> [Given entries]

________________

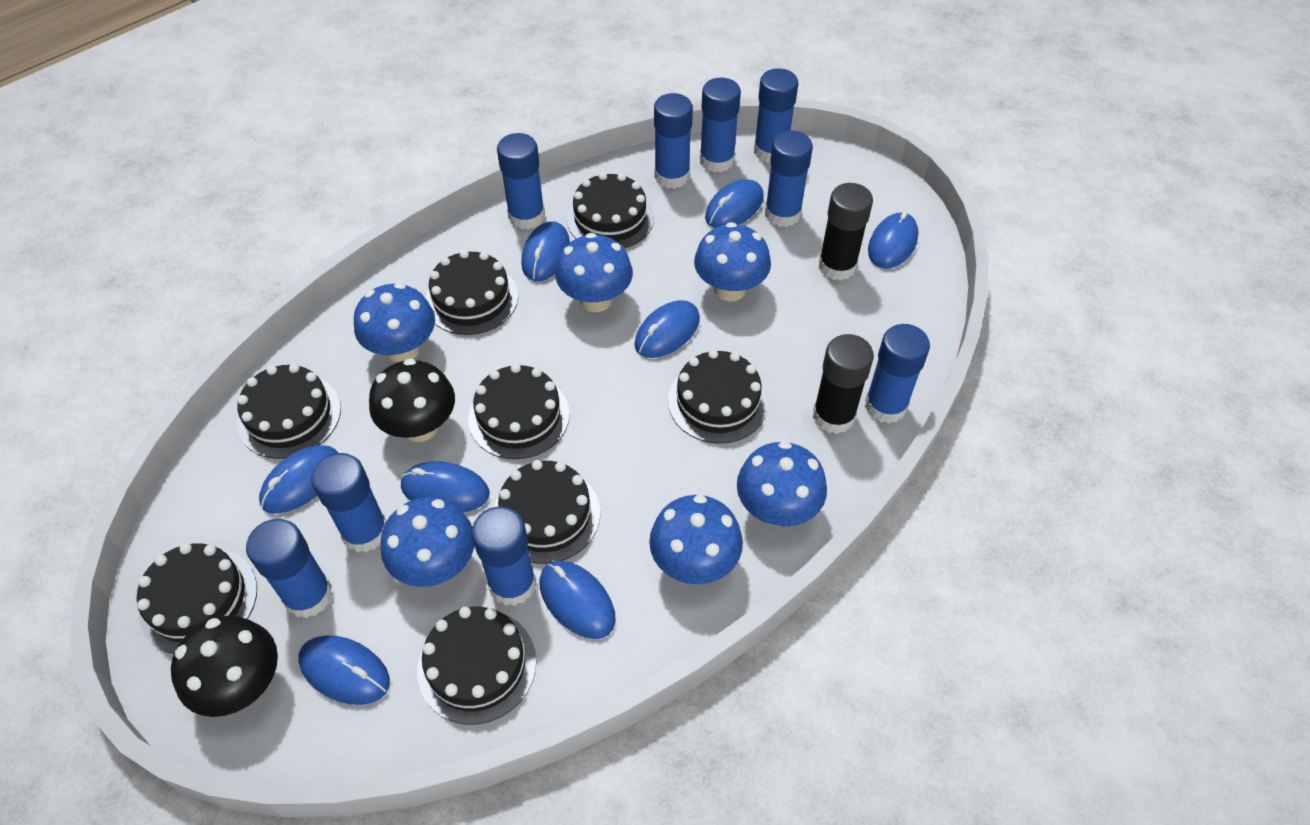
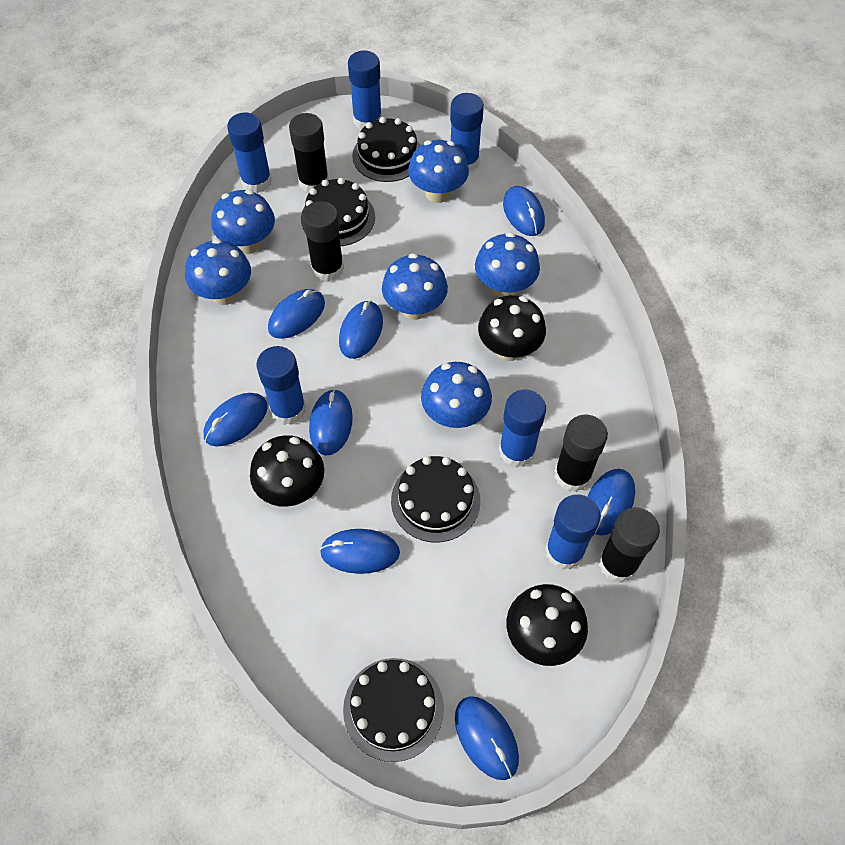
black cake: 8 -> 4
black glue stick: 2 -> 4
black mushroom: 2 -> 3
blue glue stick: 9 -> 6

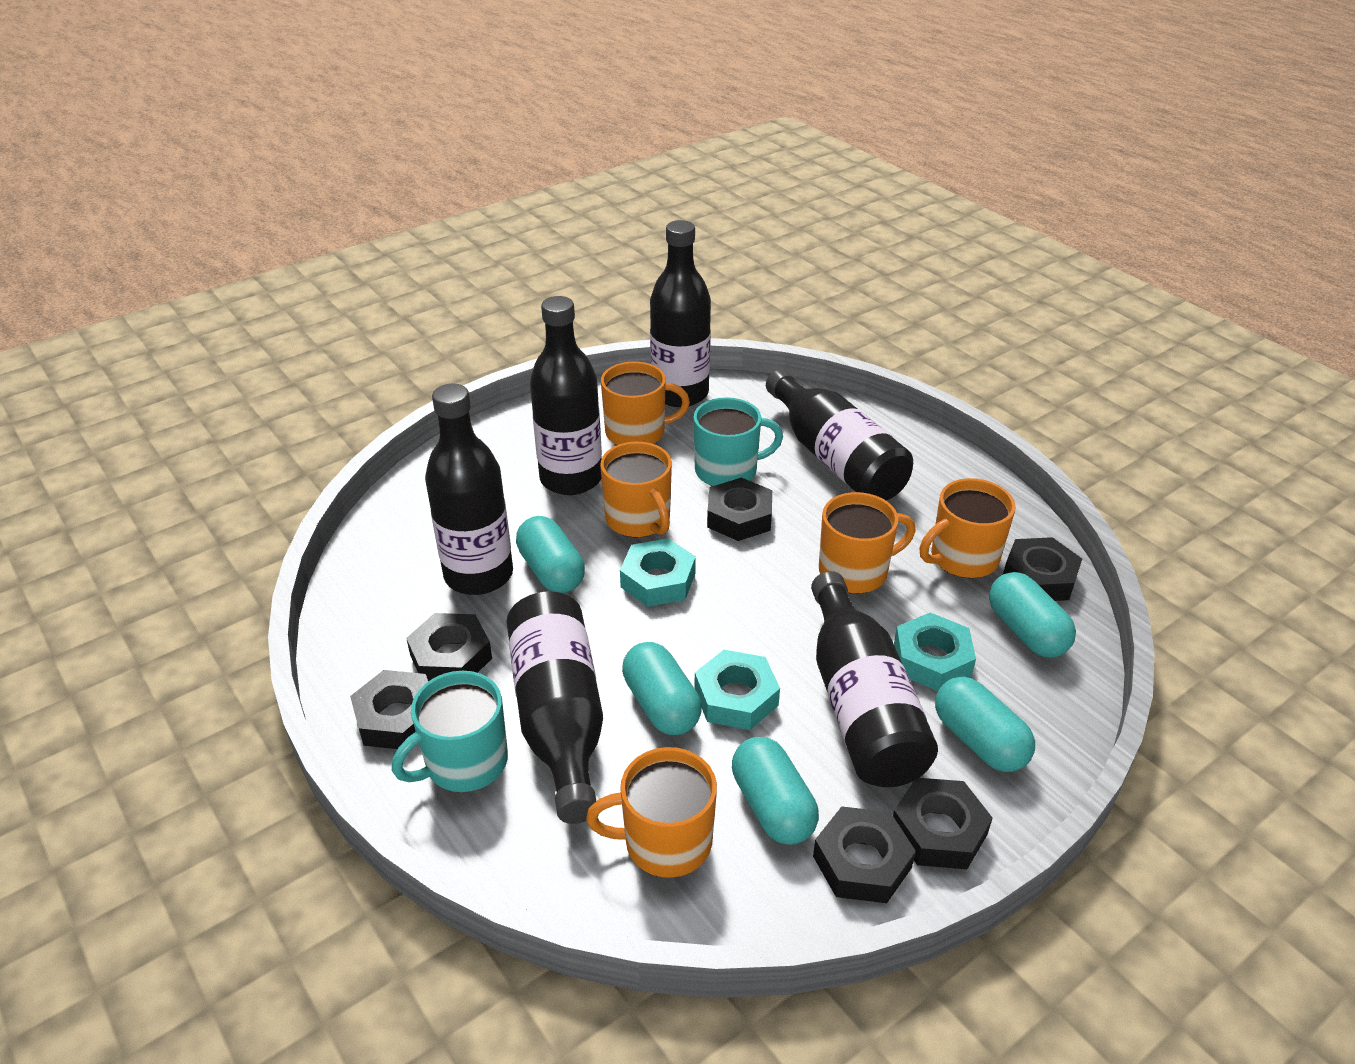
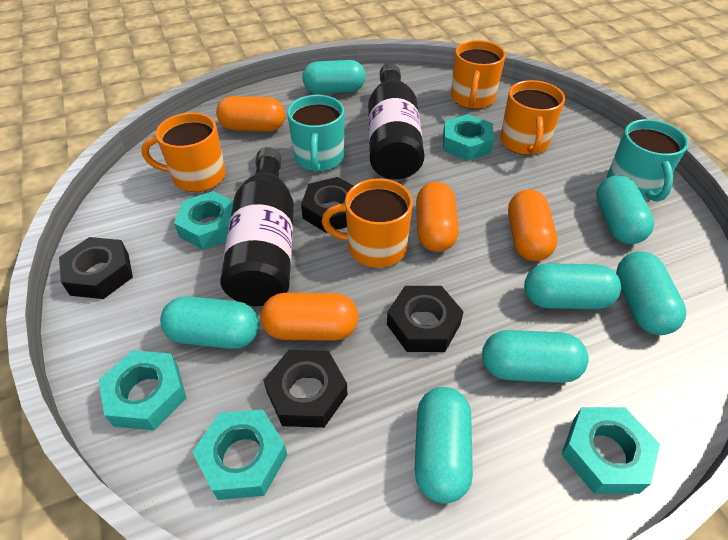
black bottle: 6 -> 2
black nut: 6 -> 4
orange capsule: 0 -> 4
orange mug: 5 -> 4
turquoise capsule: 5 -> 7
turquoise nut: 3 -> 5

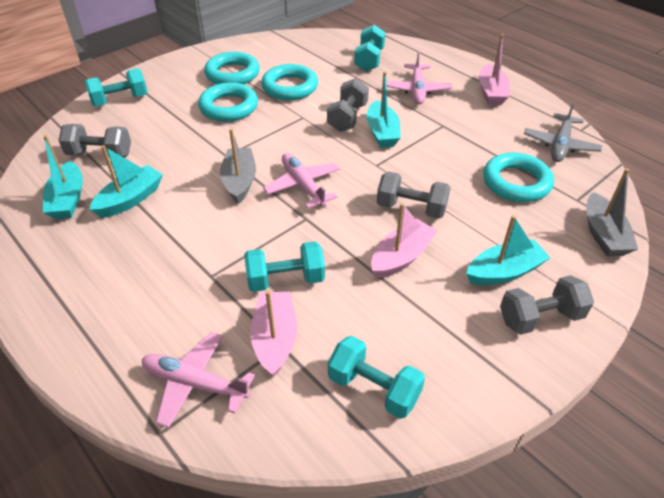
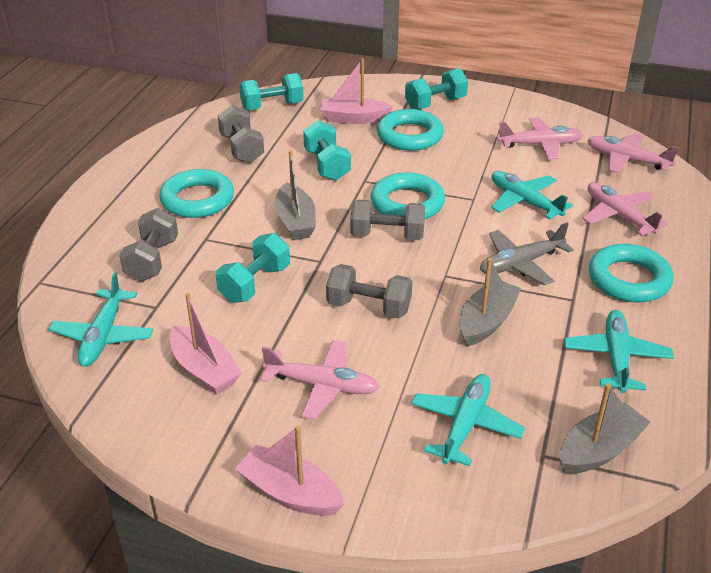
grey boat: 2 -> 3
pink plane: 3 -> 4
turquoise boat: 4 -> 0
turquoise plane: 0 -> 4

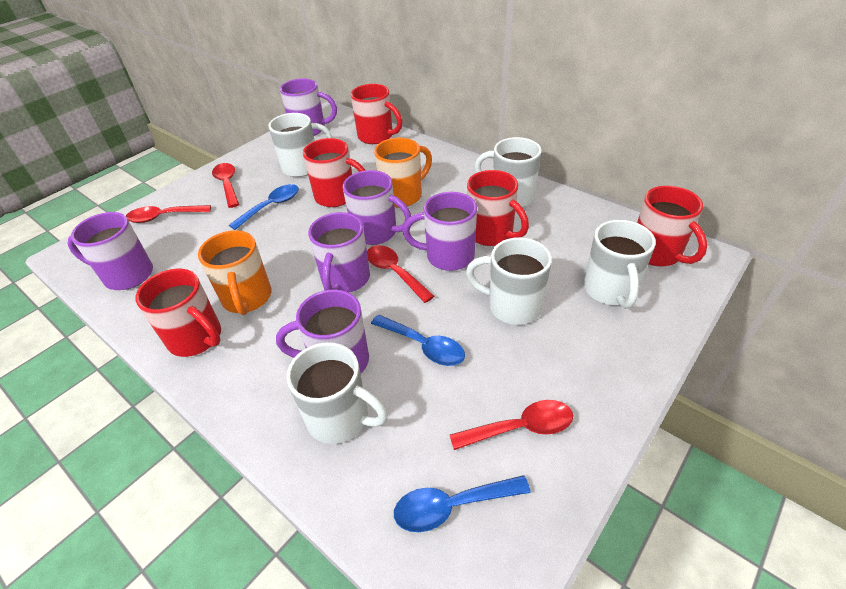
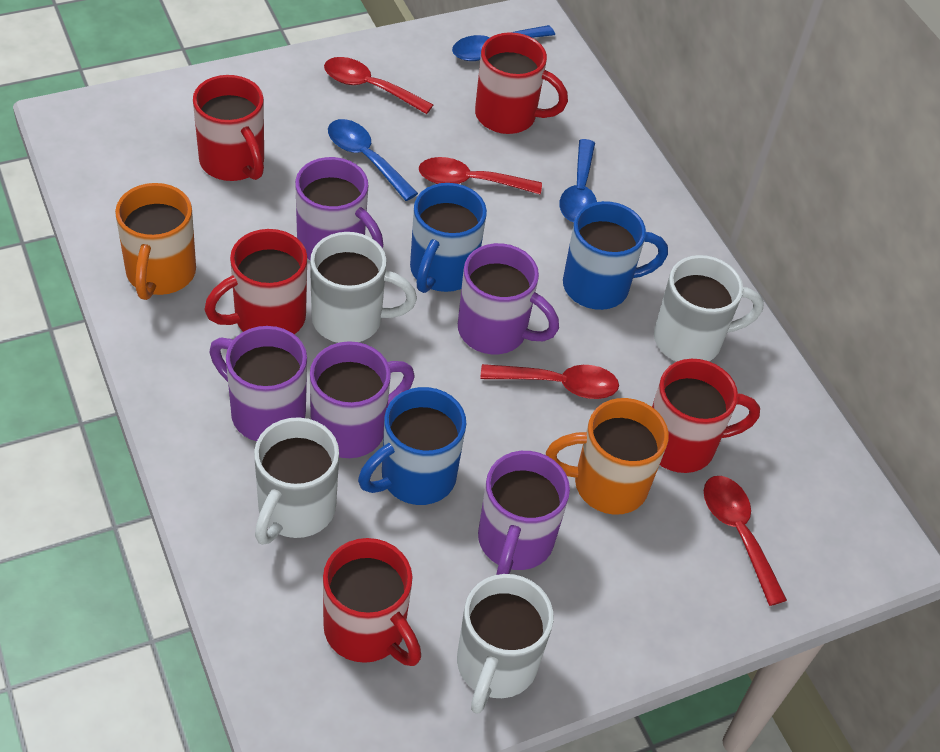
blue mug: 0 -> 3
purple mug: 6 -> 5
white mug: 5 -> 4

________________

> [Problem requirements]
Please repeat, exactly as written, only the lines from the line with "turquoise capsule: 5 -> 7" to the end of the data, leaving out every picture.

> [Response to this exercise]
turquoise capsule: 5 -> 7
turquoise nut: 3 -> 5

grey boat: 2 -> 3
pink plane: 3 -> 4
turquoise boat: 4 -> 0
turquoise plane: 0 -> 4

blue mug: 0 -> 3
purple mug: 6 -> 5
white mug: 5 -> 4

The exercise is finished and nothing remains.